Update the rows below by changing "midpoint" to "center point" and keeping everything else unchanged. Leave the pictures out of your answer.

>> START

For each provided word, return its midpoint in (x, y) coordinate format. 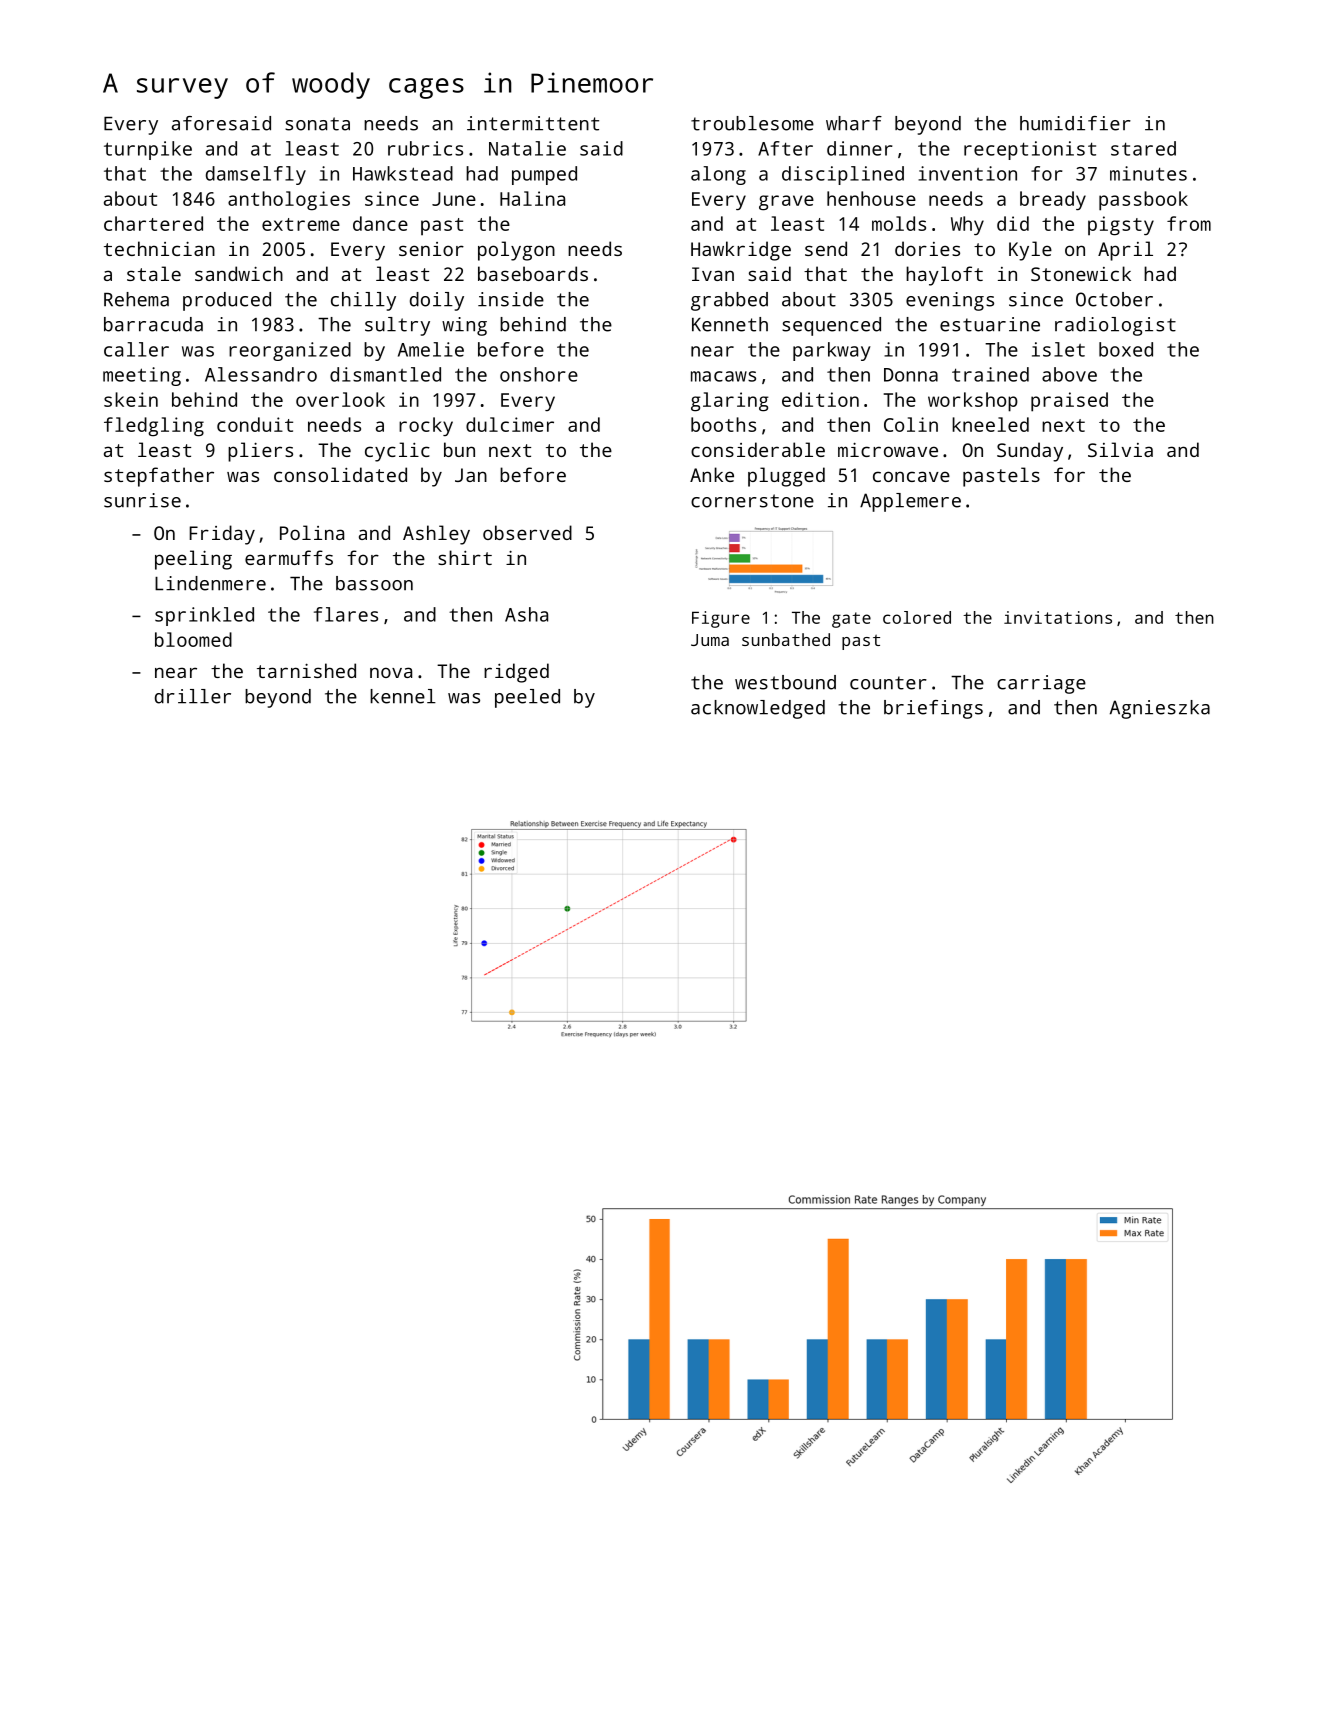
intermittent (533, 123)
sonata (317, 124)
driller (193, 696)
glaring (730, 402)
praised (1069, 402)
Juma (710, 640)
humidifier (1075, 123)
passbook (1143, 201)
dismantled (385, 374)
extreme (301, 224)
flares (346, 614)
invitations (1058, 617)
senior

>> END

### EXERCISE ANSWER:
For each provided word, return its center point in (x, y) coordinate format. 
intermittent (533, 123)
sonata (317, 124)
driller (193, 696)
glaring (730, 402)
praised (1069, 402)
Juma (710, 640)
humidifier (1075, 123)
passbook (1143, 201)
dismantled (385, 374)
extreme (301, 224)
flares (346, 614)
invitations (1058, 617)
senior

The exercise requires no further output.